**PROBLEM STATEMENT**
Produce exactly the lines from the one holding "C3: 10nF (DGND, VA) -> none" through the last line of the data below, with every picture left out.

──────── RECORDS SHOWN ────────

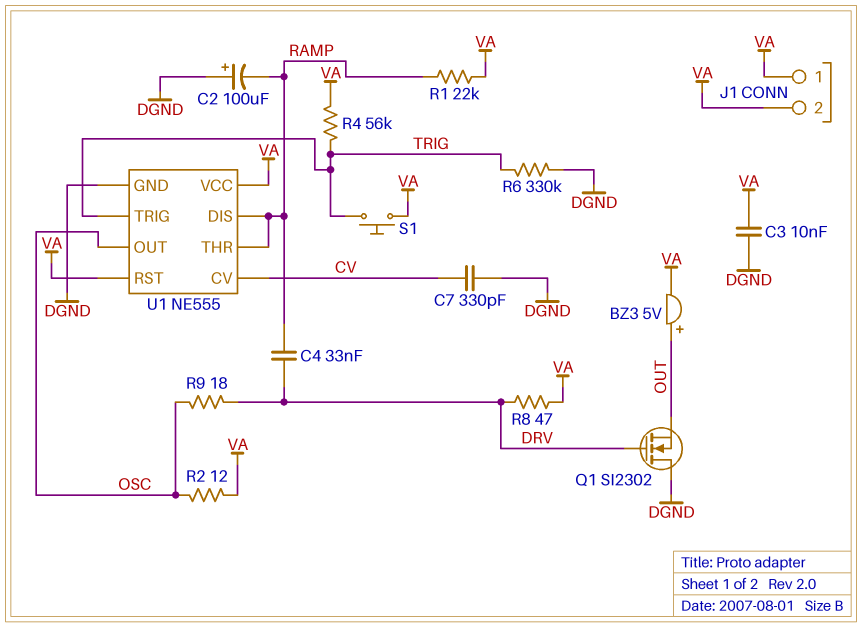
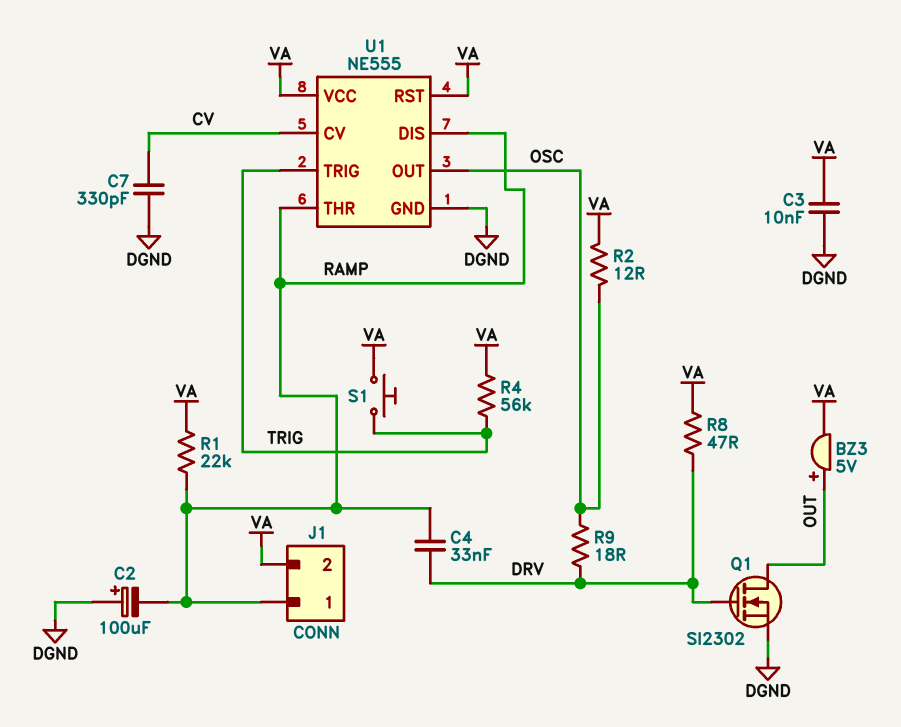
J1 pin 1: VA -> RAMP
Q1: NMOS SI2302 (G DRV, D DGND, S OUT) -> NMOS SI2302 (G DRV, D OUT, S DGND)
R6: 330k (DGND, TRIG) -> none

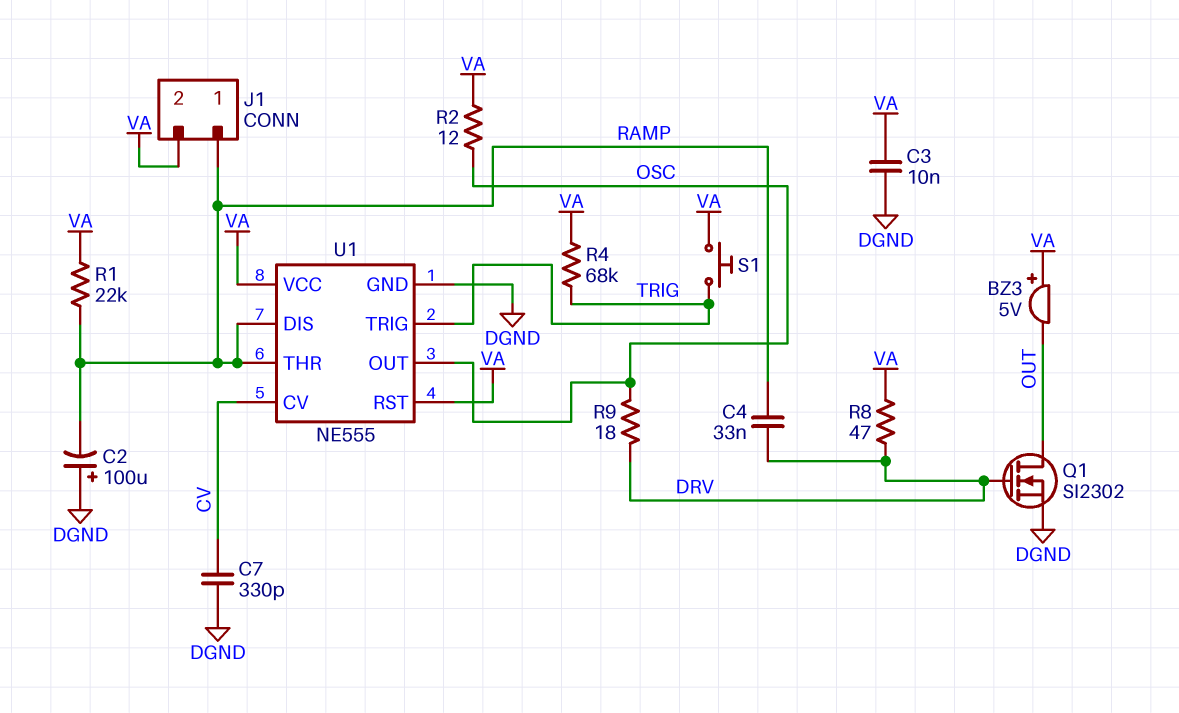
BZ3: buzzer 5V (plus OUT, minus VA) -> buzzer 5V (plus VA, minus OUT)
R4: 56k (TRIG, VA) -> 68k (TRIG, VA)

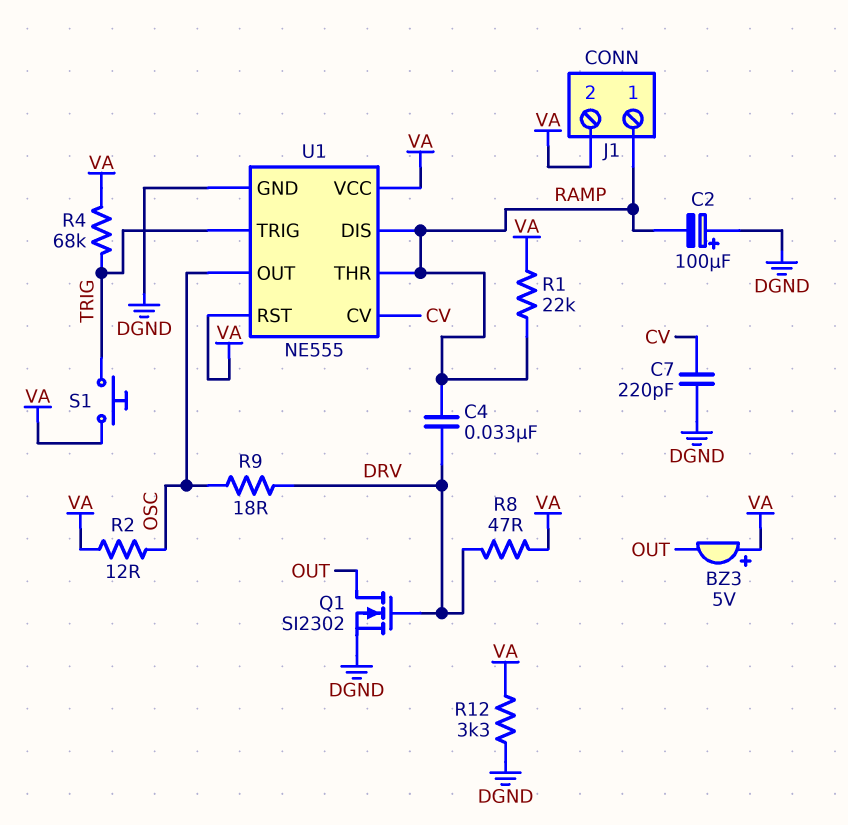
C3: 10nF (DGND, VA) -> none
C7: 330pF (CV, DGND) -> 220pF (CV, DGND)
R12: none -> 3.3k (DGND, VA)

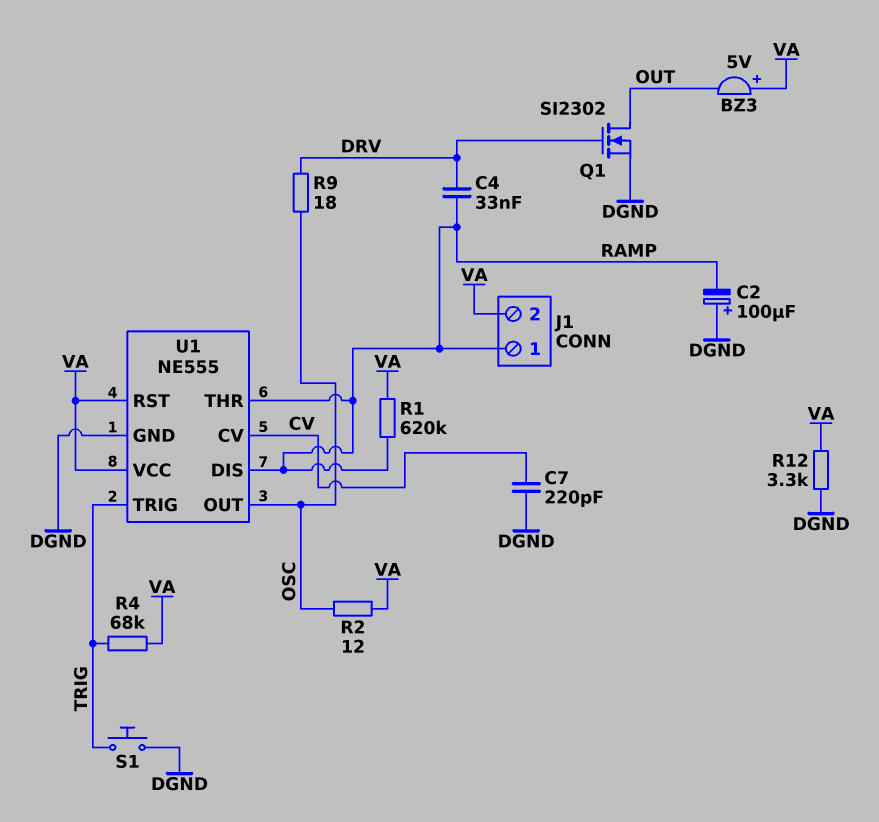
R1: 22k (RAMP, VA) -> 620k (RAMP, VA)
R8: 47 (DRV, VA) -> none
S1: button (TRIG, VA) -> button (DGND, TRIG)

────────

**WRITTEN SOLUTION**
C3: 10nF (DGND, VA) -> none
C7: 330pF (CV, DGND) -> 220pF (CV, DGND)
R12: none -> 3.3k (DGND, VA)

R1: 22k (RAMP, VA) -> 620k (RAMP, VA)
R8: 47 (DRV, VA) -> none
S1: button (TRIG, VA) -> button (DGND, TRIG)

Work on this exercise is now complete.